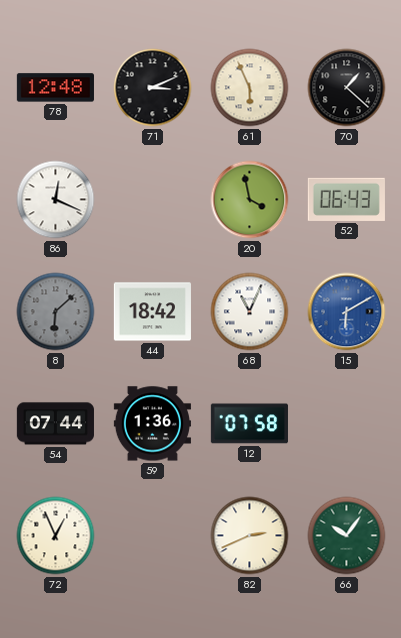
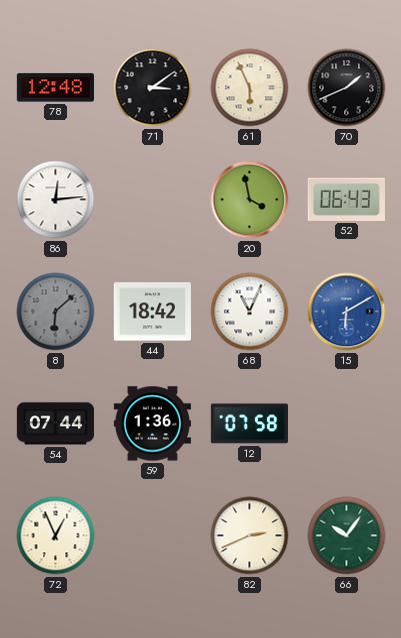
71: 3:11 -> 3:09
70: 1:22 -> 1:41
86: 12:19 -> 12:14
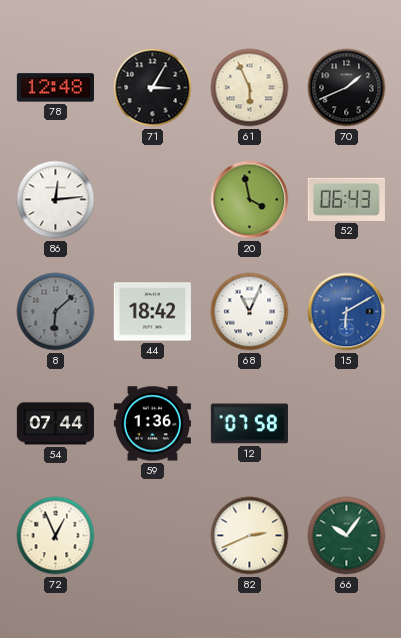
71: 3:09 -> 3:05
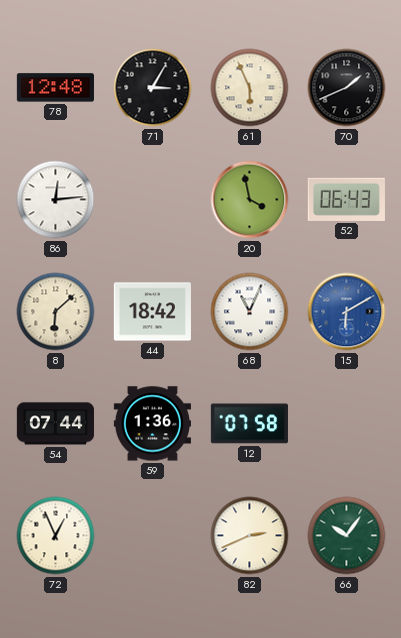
8 dial: grey -> cream
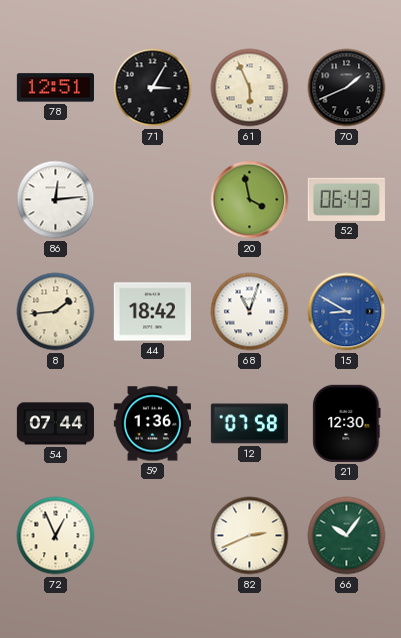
78: 12:48 -> 12:51
8: 6:08 -> 1:44
68: 11:04 -> 11:03
15: 6:10 -> 8:50
21: none -> 12:30
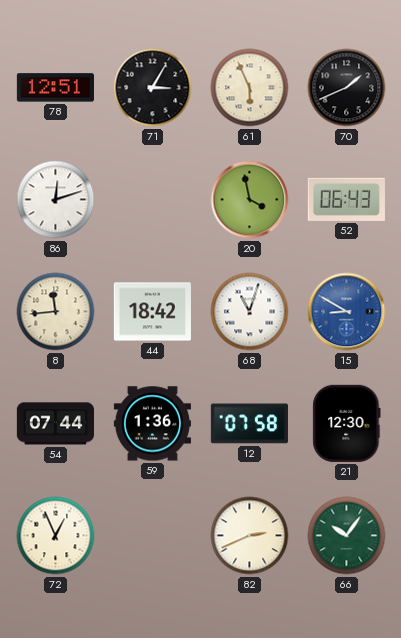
86: 12:14 -> 12:12
8: 1:44 -> 11:44
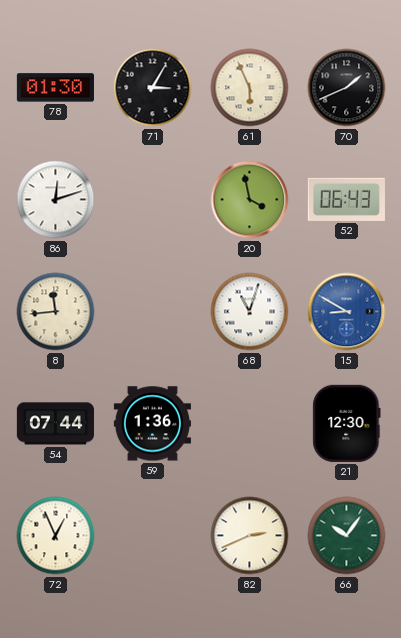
78: 12:51 -> 01:30
44: 18:42 -> none
12: 07:58 -> none
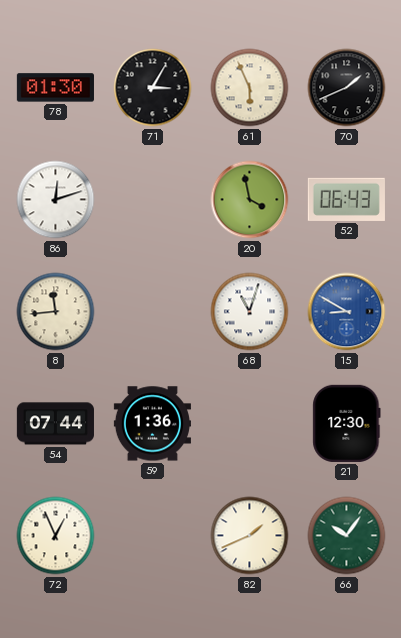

WHAT IS REQUIRED:
Print the entries from the line with "8 dial: grey -> cream" through the end of the entries, copying each line exactly and leaving out the pictures.

COMPLETE ANSWER:
8 dial: grey -> cream
78: 12:48 -> 12:51
8: 6:08 -> 1:44
68: 11:04 -> 11:03
15: 6:10 -> 8:50
21: none -> 12:30
86: 12:14 -> 12:12
8: 1:44 -> 11:44
78: 12:51 -> 01:30
44: 18:42 -> none
12: 07:58 -> none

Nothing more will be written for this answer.